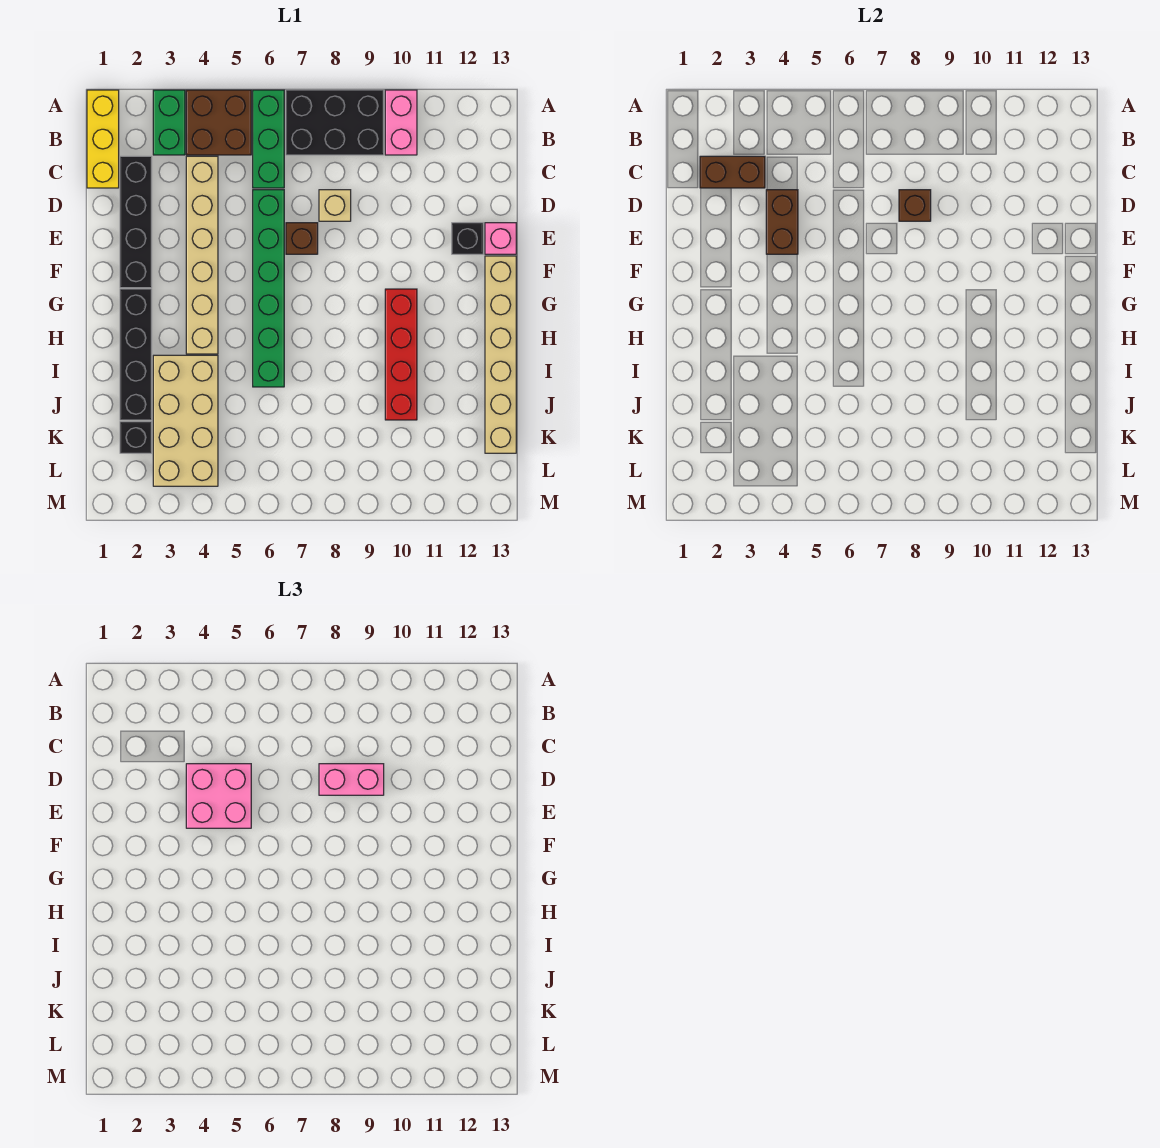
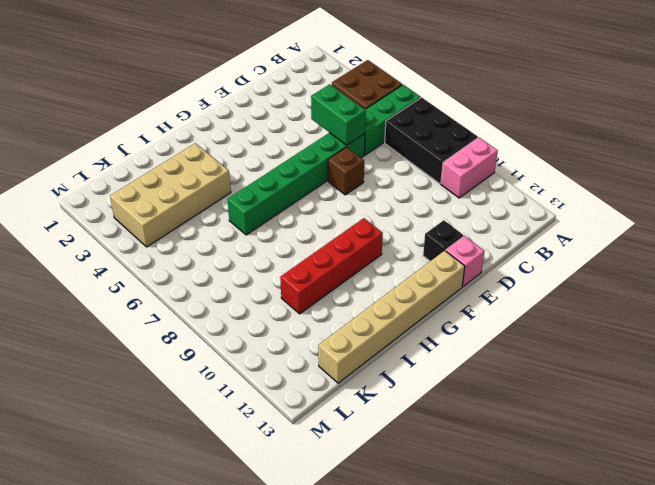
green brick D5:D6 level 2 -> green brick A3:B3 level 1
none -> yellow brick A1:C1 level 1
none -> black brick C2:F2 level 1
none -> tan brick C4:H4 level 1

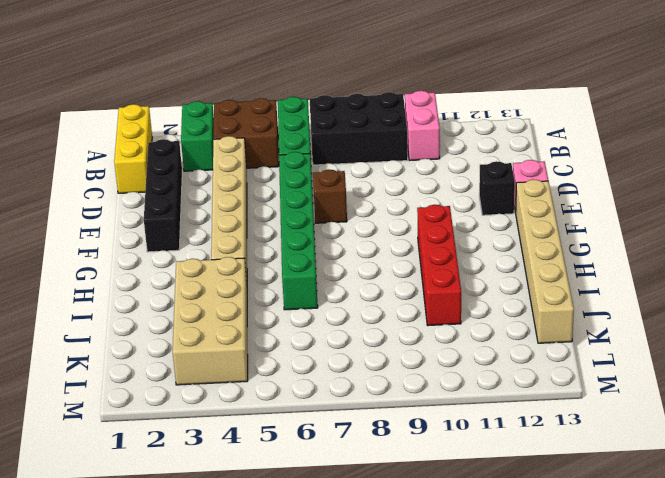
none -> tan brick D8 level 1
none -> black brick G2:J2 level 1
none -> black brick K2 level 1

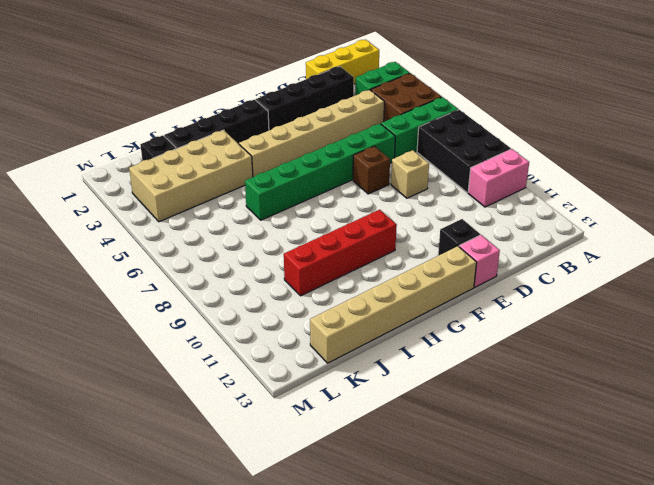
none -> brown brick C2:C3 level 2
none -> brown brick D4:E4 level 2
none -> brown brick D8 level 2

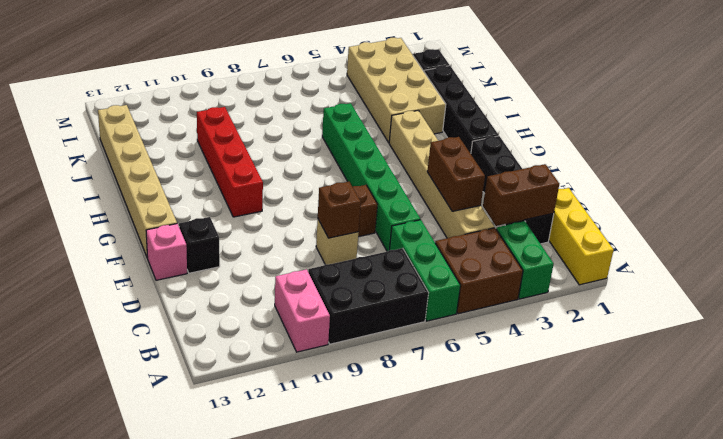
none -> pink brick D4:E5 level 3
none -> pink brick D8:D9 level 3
☆ ☆ ☆ ☆
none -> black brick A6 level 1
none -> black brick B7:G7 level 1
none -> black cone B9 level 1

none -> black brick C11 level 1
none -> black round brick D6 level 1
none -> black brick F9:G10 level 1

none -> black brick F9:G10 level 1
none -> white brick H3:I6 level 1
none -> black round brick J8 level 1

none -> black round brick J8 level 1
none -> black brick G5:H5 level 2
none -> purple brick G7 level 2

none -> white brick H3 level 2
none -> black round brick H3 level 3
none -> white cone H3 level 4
☆ ☆ ☆ ☆
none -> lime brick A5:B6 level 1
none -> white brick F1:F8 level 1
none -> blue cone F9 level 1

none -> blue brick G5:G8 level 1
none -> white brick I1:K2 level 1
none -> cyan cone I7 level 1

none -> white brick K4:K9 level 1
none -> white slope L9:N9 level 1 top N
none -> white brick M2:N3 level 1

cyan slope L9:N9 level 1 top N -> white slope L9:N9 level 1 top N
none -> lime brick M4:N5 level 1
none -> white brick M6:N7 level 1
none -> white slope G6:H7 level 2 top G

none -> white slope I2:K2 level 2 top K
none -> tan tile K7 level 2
☆ ☆ ☆ ☆
• [What the task requires]: The copy should hold only the lines from the one with "green brick D5:D6" through the one with "none -> pink brick D8:D9 level 3", exactly as they stand above. Leave out the pictures.

• [Response area]:
green brick D5:D6 level 2 -> green brick A3:B3 level 1
none -> yellow brick A1:C1 level 1
none -> black brick C2:F2 level 1
none -> tan brick C4:H4 level 1

none -> tan brick D8 level 1
none -> black brick G2:J2 level 1
none -> black brick K2 level 1

none -> brown brick C2:C3 level 2
none -> brown brick D4:E4 level 2
none -> brown brick D8 level 2

none -> pink brick D4:E5 level 3
none -> pink brick D8:D9 level 3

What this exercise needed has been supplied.